Exercise requirements —
Retype the opening lines of the listing below, ending with the line that contains "snow-white berry <321,168>", and leave out any pictures.

Provided material —
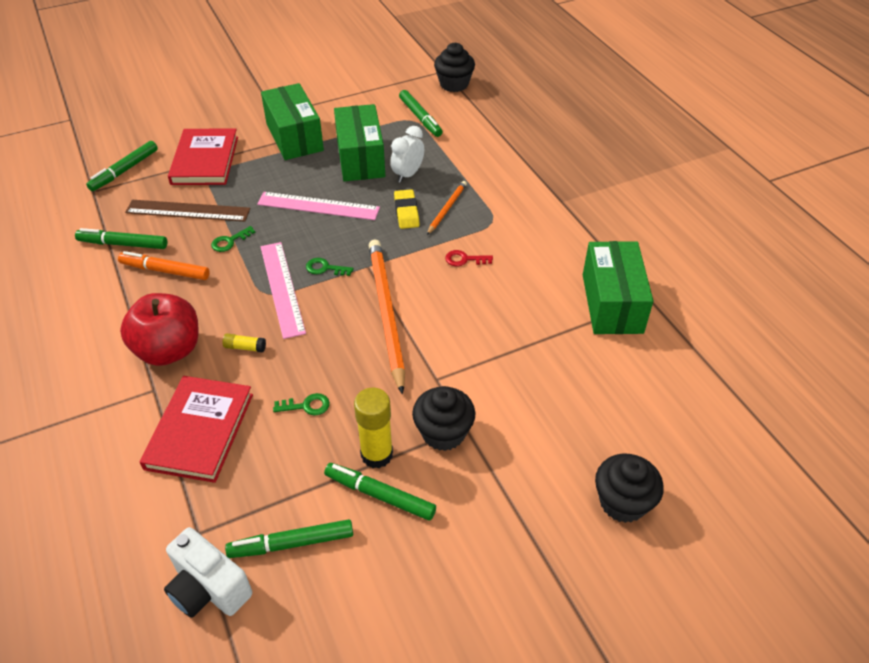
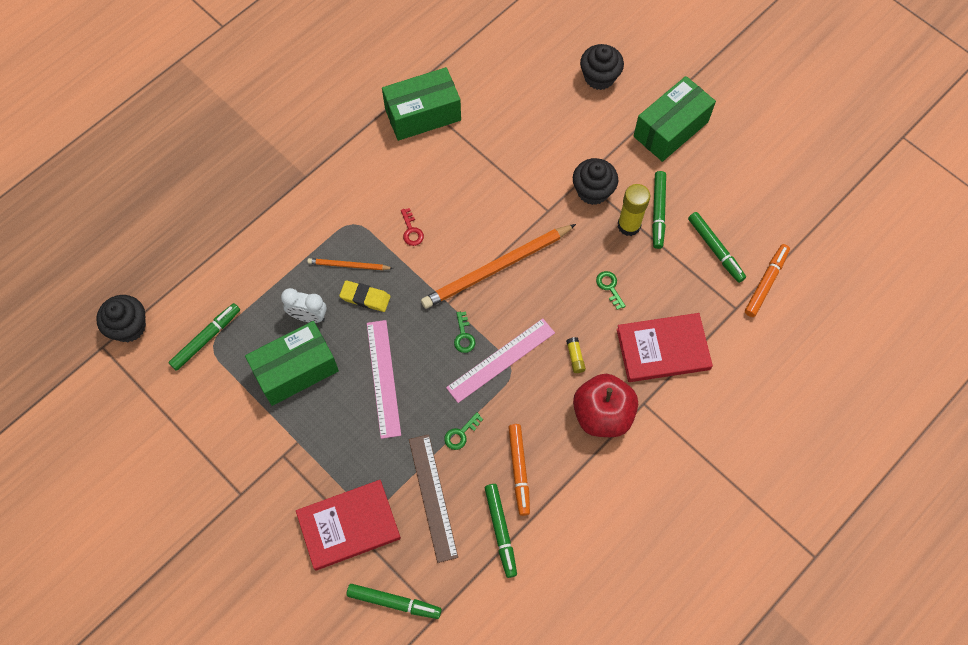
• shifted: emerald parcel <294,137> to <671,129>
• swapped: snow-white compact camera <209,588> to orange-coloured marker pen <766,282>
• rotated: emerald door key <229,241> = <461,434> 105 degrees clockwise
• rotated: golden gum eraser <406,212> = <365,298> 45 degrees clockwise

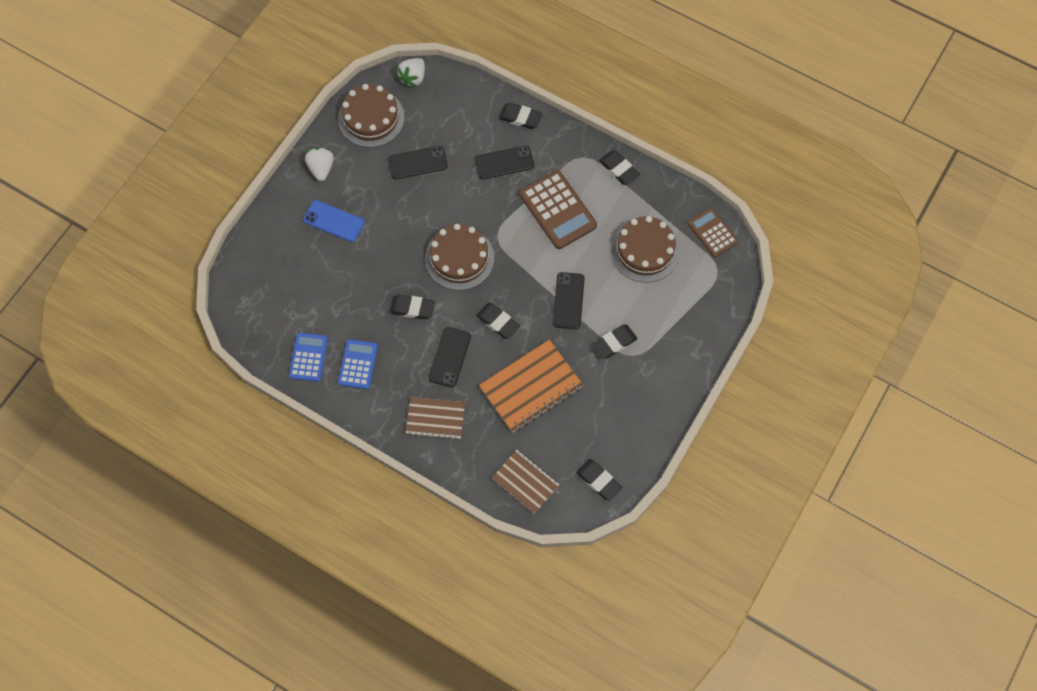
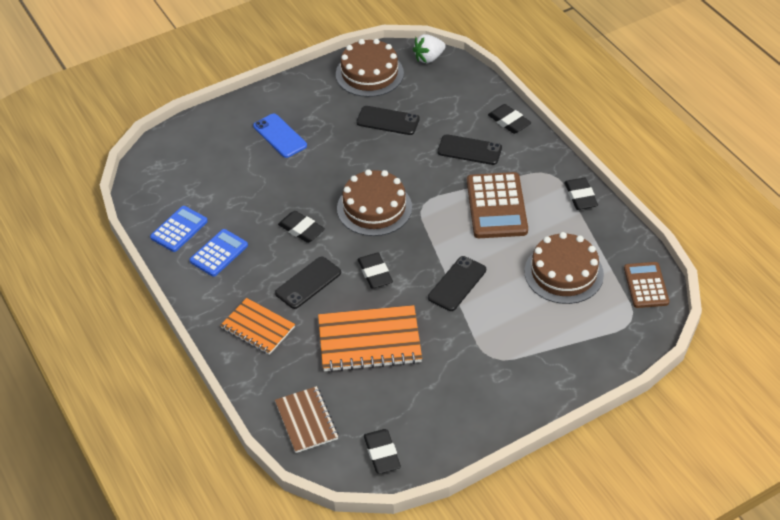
• gone: snow-white berry <321,168>
• gone: jet-black gum eraser <614,343>
• repainted: russet exercise book <435,419> to orange-coloured exercise book <258,328>

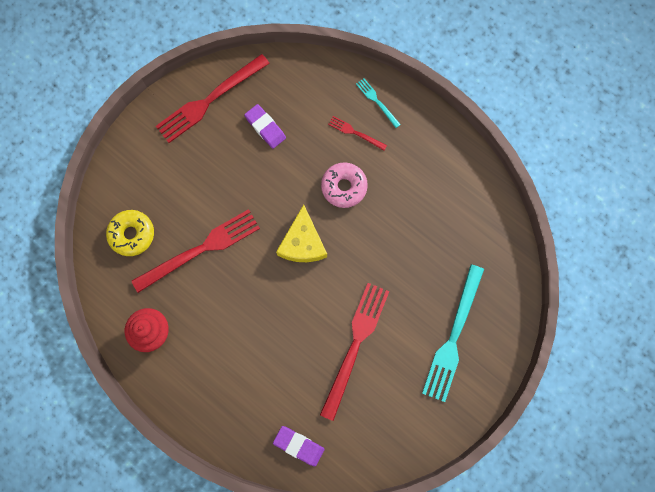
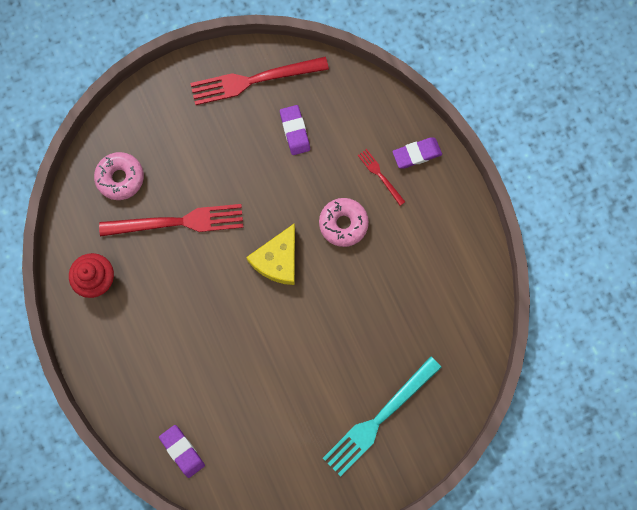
• gone: scarlet table fork <355,345>
• swapped: aqua table fork <377,101> to violet gum eraser <416,154>
• repainted: golden donut <132,234> to pink donut <120,178>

Result of this task —
• shifted: emerald parcel <294,137> to <671,129>
• swapped: snow-white compact camera <209,588> to orange-coloured marker pen <766,282>
• rotated: emerald door key <229,241> = <461,434> 105 degrees clockwise
• rotated: golden gum eraser <406,212> = <365,298> 45 degrees clockwise

• gone: snow-white berry <321,168>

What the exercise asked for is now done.